→ Exercise directions
Would you please return the lines of the entries below starting at the line that has "BUZZER pin IO: D18 -> RX0" and ending at the line that has "SD3: SD-SPI -> TF-card", both included, exactly as they are?

Start of Material provided

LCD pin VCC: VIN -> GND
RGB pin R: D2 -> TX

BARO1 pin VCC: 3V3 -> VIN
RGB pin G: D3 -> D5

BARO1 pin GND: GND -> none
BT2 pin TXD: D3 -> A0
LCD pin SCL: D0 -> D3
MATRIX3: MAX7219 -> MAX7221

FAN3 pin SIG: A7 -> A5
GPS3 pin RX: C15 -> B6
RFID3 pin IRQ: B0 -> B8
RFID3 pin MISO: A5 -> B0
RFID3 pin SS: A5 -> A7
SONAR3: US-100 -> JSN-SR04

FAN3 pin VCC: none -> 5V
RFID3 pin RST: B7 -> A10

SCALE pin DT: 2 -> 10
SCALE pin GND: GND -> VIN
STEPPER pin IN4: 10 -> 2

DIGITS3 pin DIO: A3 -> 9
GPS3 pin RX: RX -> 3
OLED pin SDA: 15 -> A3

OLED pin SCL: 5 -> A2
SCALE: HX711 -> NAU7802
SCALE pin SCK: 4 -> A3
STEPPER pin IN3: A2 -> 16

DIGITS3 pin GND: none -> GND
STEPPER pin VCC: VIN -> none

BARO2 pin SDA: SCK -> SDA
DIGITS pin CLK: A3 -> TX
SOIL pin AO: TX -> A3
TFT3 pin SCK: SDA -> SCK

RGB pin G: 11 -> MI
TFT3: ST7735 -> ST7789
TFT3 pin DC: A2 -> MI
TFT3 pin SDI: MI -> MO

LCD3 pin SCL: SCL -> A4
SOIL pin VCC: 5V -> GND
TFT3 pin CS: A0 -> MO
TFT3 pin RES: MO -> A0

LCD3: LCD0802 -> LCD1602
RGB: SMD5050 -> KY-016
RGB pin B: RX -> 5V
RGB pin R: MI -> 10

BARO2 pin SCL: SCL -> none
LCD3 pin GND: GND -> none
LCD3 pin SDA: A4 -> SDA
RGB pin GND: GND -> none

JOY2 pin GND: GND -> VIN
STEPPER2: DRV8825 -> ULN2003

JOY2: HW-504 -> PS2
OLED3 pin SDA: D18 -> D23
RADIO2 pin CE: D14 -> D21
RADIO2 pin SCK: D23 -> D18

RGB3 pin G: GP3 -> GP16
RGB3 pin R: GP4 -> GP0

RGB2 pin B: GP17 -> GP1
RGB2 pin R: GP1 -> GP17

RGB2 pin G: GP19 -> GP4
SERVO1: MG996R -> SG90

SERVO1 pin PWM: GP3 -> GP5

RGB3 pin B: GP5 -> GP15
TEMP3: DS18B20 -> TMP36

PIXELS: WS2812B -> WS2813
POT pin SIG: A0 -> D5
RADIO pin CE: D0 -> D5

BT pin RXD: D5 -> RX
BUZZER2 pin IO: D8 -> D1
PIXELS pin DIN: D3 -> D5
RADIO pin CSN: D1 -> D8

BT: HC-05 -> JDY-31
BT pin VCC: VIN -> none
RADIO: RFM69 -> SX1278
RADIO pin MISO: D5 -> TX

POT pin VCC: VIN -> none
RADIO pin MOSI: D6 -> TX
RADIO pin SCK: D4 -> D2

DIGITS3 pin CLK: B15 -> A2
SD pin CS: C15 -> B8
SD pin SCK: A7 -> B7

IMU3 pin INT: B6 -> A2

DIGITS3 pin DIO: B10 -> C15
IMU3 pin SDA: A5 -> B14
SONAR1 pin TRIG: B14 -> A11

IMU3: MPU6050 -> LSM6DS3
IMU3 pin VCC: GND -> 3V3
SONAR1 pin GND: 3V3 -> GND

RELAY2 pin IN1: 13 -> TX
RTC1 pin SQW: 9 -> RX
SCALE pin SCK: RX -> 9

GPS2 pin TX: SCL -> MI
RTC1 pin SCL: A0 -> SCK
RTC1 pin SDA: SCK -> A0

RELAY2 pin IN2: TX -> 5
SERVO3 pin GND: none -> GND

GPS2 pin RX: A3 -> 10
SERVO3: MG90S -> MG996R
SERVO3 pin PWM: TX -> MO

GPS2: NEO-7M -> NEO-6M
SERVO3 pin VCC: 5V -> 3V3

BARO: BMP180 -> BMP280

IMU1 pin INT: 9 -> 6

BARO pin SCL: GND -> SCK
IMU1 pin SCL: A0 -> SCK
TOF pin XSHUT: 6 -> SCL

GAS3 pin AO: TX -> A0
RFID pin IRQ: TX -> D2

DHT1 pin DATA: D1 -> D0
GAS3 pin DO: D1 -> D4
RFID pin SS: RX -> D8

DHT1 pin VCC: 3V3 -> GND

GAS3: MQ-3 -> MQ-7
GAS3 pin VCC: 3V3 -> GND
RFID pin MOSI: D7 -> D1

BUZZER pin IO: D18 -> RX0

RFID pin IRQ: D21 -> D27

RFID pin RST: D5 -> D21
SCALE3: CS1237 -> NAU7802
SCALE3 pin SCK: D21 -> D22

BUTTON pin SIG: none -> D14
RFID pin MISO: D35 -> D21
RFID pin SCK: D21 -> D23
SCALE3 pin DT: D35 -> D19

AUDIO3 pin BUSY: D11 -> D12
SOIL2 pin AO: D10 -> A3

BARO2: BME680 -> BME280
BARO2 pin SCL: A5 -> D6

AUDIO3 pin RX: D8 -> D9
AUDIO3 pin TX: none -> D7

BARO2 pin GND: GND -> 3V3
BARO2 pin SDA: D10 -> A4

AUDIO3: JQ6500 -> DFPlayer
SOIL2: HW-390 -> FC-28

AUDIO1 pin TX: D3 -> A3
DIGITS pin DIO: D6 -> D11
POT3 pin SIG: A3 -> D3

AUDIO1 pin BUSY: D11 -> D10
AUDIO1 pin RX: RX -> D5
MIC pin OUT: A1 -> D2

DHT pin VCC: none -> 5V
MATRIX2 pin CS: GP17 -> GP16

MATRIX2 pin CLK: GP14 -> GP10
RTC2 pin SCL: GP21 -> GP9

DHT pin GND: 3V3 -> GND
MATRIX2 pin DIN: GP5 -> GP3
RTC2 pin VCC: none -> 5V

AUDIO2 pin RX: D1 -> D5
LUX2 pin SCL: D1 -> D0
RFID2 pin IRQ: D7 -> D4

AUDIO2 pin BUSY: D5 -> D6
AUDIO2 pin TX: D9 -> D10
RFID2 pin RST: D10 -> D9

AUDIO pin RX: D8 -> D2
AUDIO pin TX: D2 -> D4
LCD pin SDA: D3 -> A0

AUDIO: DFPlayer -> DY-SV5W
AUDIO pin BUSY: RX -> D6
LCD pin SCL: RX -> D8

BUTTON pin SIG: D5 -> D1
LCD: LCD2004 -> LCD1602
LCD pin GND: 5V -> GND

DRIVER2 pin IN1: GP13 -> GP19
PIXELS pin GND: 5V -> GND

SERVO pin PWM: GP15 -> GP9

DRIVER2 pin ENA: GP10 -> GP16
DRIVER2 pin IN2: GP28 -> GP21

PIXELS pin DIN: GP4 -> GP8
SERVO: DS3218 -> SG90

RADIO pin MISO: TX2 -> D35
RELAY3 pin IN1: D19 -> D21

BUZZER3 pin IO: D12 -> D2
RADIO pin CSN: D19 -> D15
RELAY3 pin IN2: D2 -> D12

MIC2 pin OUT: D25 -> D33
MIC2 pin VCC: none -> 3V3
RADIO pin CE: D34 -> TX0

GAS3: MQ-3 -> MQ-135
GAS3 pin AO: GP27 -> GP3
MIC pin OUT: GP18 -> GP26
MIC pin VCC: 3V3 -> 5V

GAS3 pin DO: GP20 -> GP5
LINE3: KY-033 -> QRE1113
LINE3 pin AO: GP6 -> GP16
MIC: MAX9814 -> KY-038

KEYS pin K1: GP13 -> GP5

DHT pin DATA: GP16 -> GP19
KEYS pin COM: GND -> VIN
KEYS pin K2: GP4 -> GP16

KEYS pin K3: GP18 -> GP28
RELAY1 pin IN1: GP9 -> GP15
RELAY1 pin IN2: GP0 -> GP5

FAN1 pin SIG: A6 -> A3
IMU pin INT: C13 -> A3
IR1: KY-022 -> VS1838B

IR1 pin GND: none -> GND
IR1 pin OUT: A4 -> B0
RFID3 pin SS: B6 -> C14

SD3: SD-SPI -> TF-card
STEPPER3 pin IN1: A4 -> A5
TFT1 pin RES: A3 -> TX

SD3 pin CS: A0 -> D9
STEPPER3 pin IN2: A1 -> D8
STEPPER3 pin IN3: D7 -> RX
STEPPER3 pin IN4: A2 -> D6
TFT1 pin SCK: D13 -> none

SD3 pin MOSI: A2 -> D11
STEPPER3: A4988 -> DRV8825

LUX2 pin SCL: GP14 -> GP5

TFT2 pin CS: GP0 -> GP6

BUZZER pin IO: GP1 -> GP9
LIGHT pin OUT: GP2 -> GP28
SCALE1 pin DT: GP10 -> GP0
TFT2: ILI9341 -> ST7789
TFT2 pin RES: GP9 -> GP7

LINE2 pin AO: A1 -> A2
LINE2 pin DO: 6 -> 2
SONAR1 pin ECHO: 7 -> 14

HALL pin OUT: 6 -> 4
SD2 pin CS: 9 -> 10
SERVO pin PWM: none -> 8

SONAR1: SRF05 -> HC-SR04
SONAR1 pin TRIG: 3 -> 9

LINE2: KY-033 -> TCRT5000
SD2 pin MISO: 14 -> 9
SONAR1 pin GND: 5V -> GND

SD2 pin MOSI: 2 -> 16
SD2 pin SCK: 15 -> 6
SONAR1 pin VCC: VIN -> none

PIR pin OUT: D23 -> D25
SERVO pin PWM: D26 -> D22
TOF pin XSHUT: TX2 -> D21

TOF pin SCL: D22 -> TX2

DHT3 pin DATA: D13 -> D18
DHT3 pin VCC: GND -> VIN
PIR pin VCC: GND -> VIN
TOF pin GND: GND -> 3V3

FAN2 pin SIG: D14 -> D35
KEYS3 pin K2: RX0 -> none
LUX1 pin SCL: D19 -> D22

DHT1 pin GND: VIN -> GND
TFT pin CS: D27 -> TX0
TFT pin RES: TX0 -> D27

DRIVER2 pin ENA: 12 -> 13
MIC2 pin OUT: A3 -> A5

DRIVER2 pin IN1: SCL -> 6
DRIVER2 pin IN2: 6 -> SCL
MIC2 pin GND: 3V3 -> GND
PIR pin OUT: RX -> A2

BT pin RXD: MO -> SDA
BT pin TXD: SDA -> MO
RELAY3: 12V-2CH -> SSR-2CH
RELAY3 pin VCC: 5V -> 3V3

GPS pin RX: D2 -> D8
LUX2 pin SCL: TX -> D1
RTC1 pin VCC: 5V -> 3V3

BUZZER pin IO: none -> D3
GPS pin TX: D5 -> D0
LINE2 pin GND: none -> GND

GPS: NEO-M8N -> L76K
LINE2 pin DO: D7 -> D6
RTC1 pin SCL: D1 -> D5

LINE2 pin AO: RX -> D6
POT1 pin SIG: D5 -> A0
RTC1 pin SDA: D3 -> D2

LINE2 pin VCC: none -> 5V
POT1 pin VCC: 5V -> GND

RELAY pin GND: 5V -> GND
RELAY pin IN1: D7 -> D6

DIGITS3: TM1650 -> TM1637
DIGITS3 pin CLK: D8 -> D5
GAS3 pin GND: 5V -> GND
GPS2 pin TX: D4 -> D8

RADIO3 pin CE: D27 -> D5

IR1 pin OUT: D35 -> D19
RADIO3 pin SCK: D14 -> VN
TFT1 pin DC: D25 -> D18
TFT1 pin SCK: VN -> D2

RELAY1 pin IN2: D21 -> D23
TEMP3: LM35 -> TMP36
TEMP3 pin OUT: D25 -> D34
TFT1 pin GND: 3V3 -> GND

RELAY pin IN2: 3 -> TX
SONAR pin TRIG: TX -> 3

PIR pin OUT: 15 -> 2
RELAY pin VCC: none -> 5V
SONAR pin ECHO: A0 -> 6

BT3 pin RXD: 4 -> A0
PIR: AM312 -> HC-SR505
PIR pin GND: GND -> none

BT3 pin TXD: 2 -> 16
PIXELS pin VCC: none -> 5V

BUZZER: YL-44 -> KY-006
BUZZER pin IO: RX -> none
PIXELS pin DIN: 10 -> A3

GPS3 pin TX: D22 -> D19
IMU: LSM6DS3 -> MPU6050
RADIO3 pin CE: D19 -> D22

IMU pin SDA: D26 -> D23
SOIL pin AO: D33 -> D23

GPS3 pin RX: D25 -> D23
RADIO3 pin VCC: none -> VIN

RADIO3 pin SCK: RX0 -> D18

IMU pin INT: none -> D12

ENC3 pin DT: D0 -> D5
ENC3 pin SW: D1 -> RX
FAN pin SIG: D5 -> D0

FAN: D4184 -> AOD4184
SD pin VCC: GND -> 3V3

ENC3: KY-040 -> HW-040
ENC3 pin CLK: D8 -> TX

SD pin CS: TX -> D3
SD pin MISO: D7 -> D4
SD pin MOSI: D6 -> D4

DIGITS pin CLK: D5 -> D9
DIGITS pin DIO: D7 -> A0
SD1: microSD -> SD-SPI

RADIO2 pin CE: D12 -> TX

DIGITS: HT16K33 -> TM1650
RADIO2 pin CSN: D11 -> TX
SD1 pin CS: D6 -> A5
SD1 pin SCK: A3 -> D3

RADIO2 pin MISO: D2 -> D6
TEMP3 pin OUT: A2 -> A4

End of Material provided

→ Written answer
BUZZER pin IO: D18 -> RX0

RFID pin IRQ: D21 -> D27

RFID pin RST: D5 -> D21
SCALE3: CS1237 -> NAU7802
SCALE3 pin SCK: D21 -> D22

BUTTON pin SIG: none -> D14
RFID pin MISO: D35 -> D21
RFID pin SCK: D21 -> D23
SCALE3 pin DT: D35 -> D19

AUDIO3 pin BUSY: D11 -> D12
SOIL2 pin AO: D10 -> A3

BARO2: BME680 -> BME280
BARO2 pin SCL: A5 -> D6

AUDIO3 pin RX: D8 -> D9
AUDIO3 pin TX: none -> D7

BARO2 pin GND: GND -> 3V3
BARO2 pin SDA: D10 -> A4

AUDIO3: JQ6500 -> DFPlayer
SOIL2: HW-390 -> FC-28

AUDIO1 pin TX: D3 -> A3
DIGITS pin DIO: D6 -> D11
POT3 pin SIG: A3 -> D3

AUDIO1 pin BUSY: D11 -> D10
AUDIO1 pin RX: RX -> D5
MIC pin OUT: A1 -> D2

DHT pin VCC: none -> 5V
MATRIX2 pin CS: GP17 -> GP16

MATRIX2 pin CLK: GP14 -> GP10
RTC2 pin SCL: GP21 -> GP9

DHT pin GND: 3V3 -> GND
MATRIX2 pin DIN: GP5 -> GP3
RTC2 pin VCC: none -> 5V

AUDIO2 pin RX: D1 -> D5
LUX2 pin SCL: D1 -> D0
RFID2 pin IRQ: D7 -> D4

AUDIO2 pin BUSY: D5 -> D6
AUDIO2 pin TX: D9 -> D10
RFID2 pin RST: D10 -> D9

AUDIO pin RX: D8 -> D2
AUDIO pin TX: D2 -> D4
LCD pin SDA: D3 -> A0

AUDIO: DFPlayer -> DY-SV5W
AUDIO pin BUSY: RX -> D6
LCD pin SCL: RX -> D8

BUTTON pin SIG: D5 -> D1
LCD: LCD2004 -> LCD1602
LCD pin GND: 5V -> GND

DRIVER2 pin IN1: GP13 -> GP19
PIXELS pin GND: 5V -> GND

SERVO pin PWM: GP15 -> GP9

DRIVER2 pin ENA: GP10 -> GP16
DRIVER2 pin IN2: GP28 -> GP21

PIXELS pin DIN: GP4 -> GP8
SERVO: DS3218 -> SG90

RADIO pin MISO: TX2 -> D35
RELAY3 pin IN1: D19 -> D21

BUZZER3 pin IO: D12 -> D2
RADIO pin CSN: D19 -> D15
RELAY3 pin IN2: D2 -> D12

MIC2 pin OUT: D25 -> D33
MIC2 pin VCC: none -> 3V3
RADIO pin CE: D34 -> TX0

GAS3: MQ-3 -> MQ-135
GAS3 pin AO: GP27 -> GP3
MIC pin OUT: GP18 -> GP26
MIC pin VCC: 3V3 -> 5V

GAS3 pin DO: GP20 -> GP5
LINE3: KY-033 -> QRE1113
LINE3 pin AO: GP6 -> GP16
MIC: MAX9814 -> KY-038

KEYS pin K1: GP13 -> GP5

DHT pin DATA: GP16 -> GP19
KEYS pin COM: GND -> VIN
KEYS pin K2: GP4 -> GP16

KEYS pin K3: GP18 -> GP28
RELAY1 pin IN1: GP9 -> GP15
RELAY1 pin IN2: GP0 -> GP5

FAN1 pin SIG: A6 -> A3
IMU pin INT: C13 -> A3
IR1: KY-022 -> VS1838B

IR1 pin GND: none -> GND
IR1 pin OUT: A4 -> B0
RFID3 pin SS: B6 -> C14

SD3: SD-SPI -> TF-card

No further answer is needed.